*** Opening SUPPLIED RECORDS ***

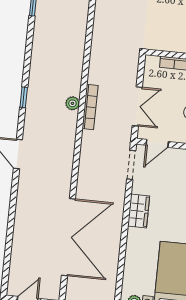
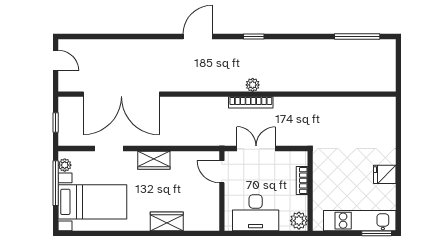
double door: (137, 106) -> (256, 148), swing flipped
doorway: (131, 165) -> (109, 148), moved

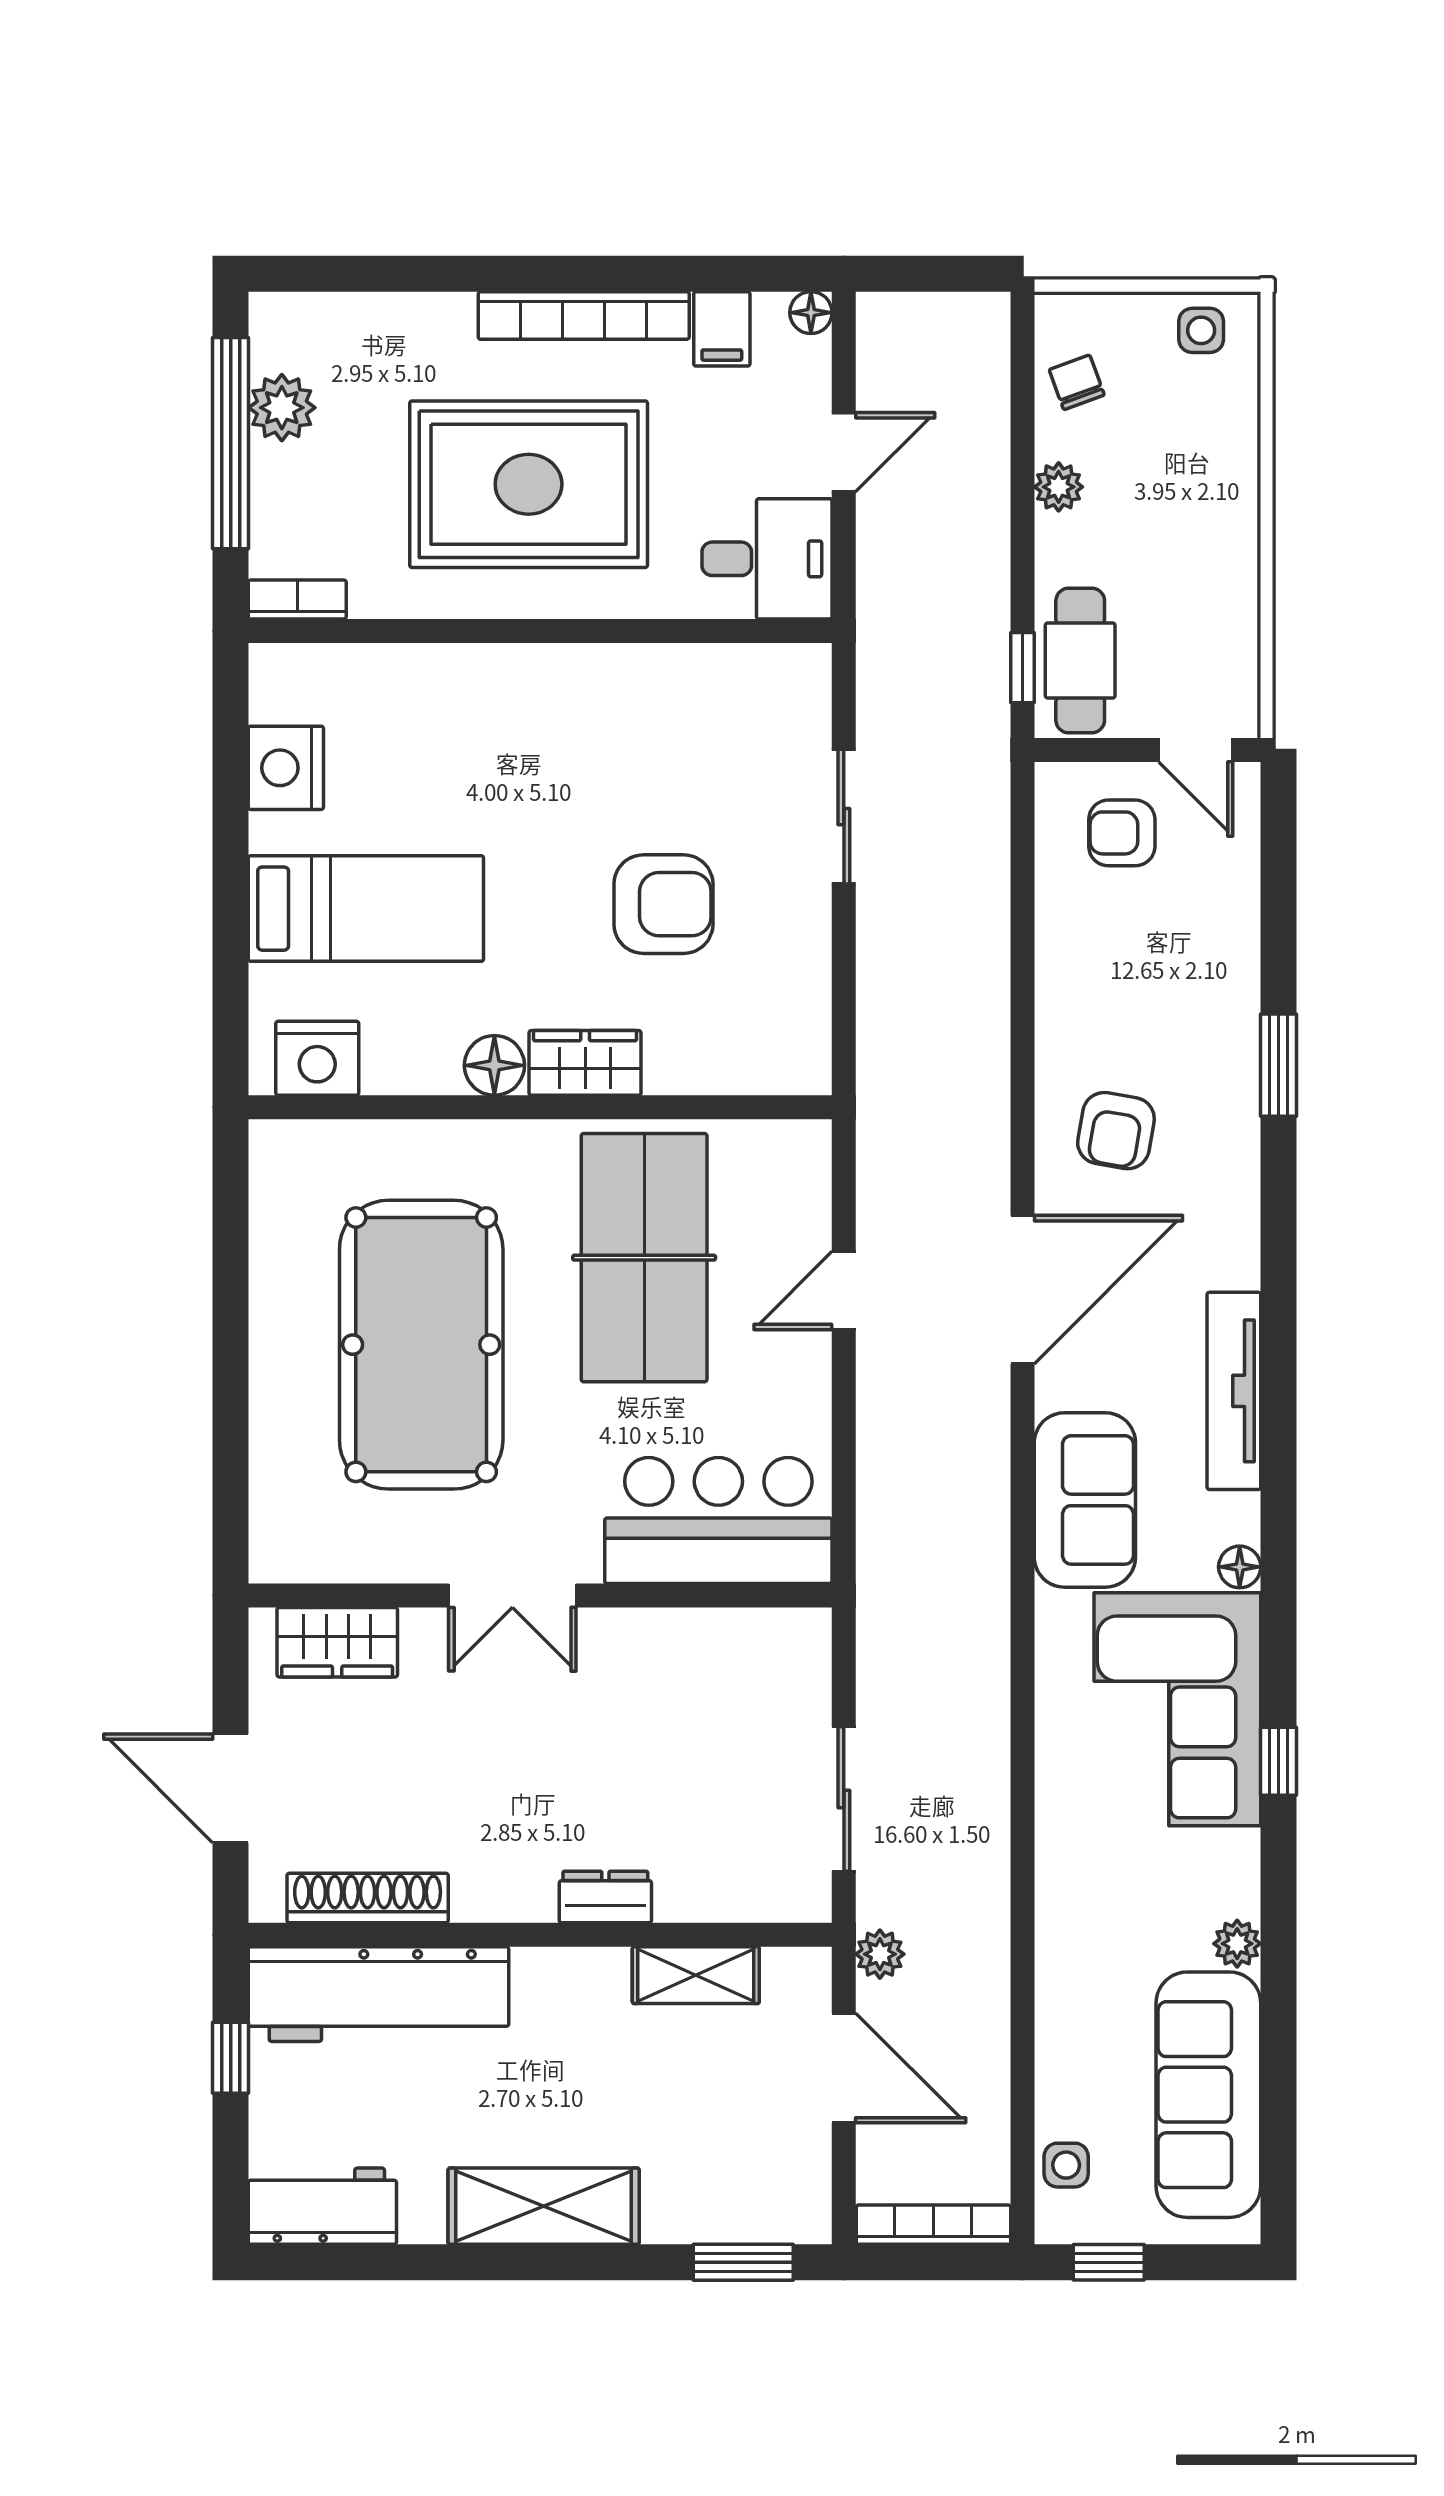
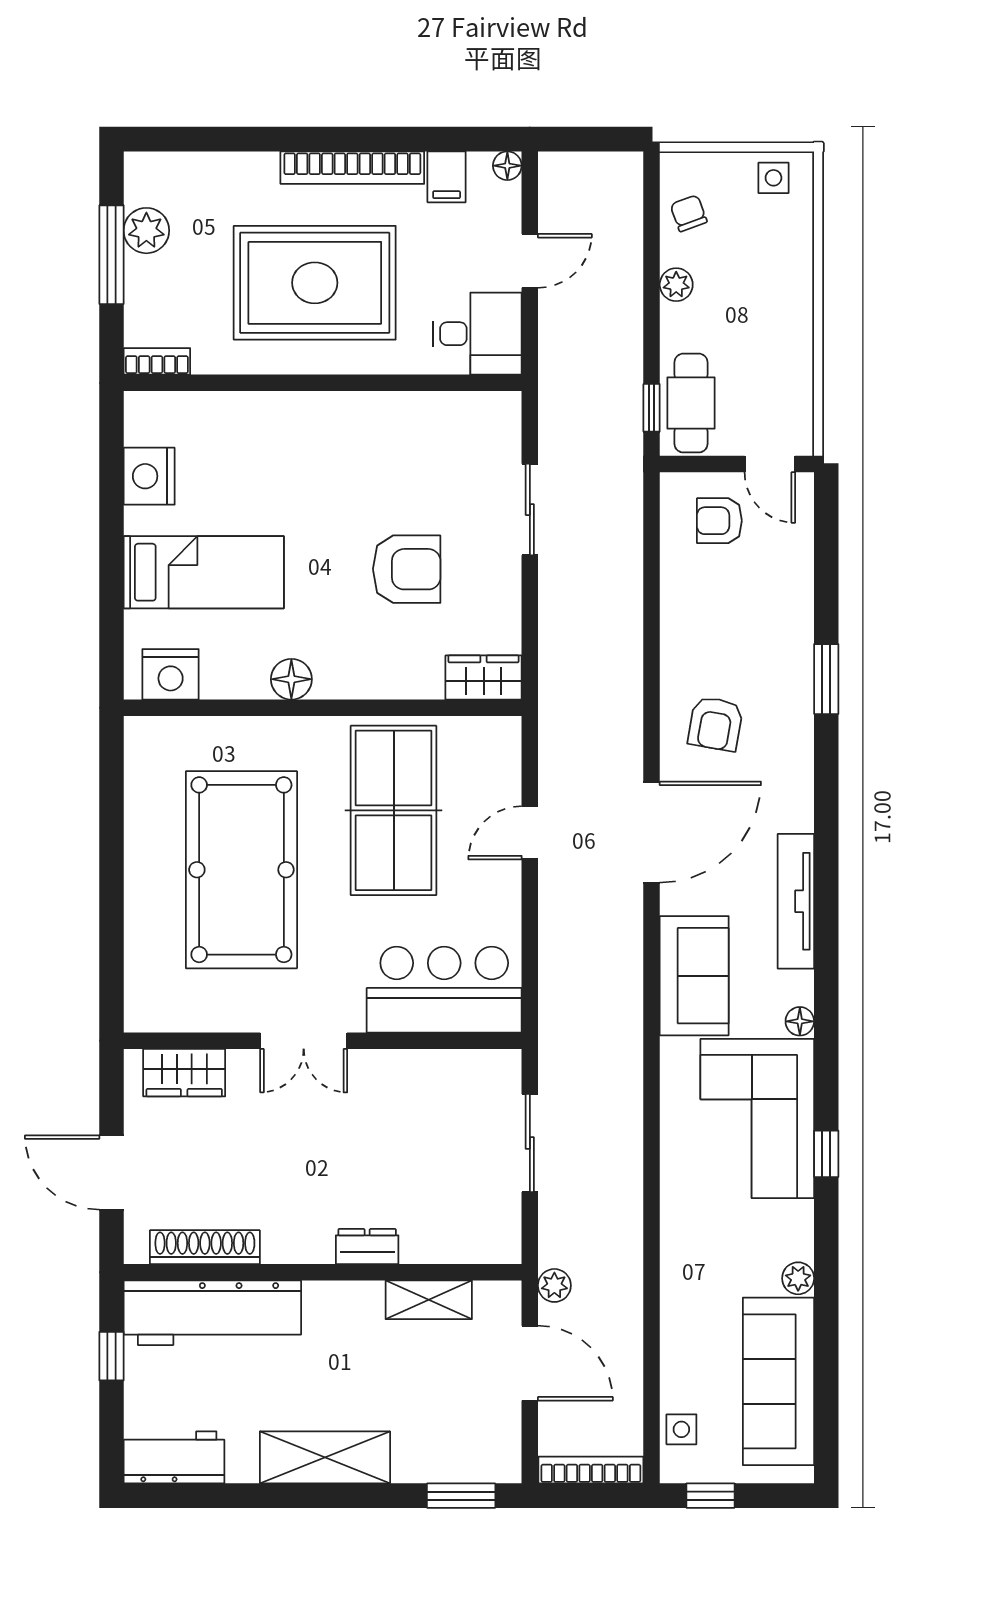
window: (231, 443) -> (111, 255), width x0.68
wardrobe: (585, 1063) -> (484, 678), moved
sliding door: (844, 1799) -> (530, 1143), moved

*** Closing SUPPLIED RECORDS ***

(WHAT THIS TASK INVOLVES) From the entries above, copy every line that holds the word "moved".

(REPLY TO THE TASK)
doorway: (131, 165) -> (109, 148), moved
wardrobe: (585, 1063) -> (484, 678), moved
sliding door: (844, 1799) -> (530, 1143), moved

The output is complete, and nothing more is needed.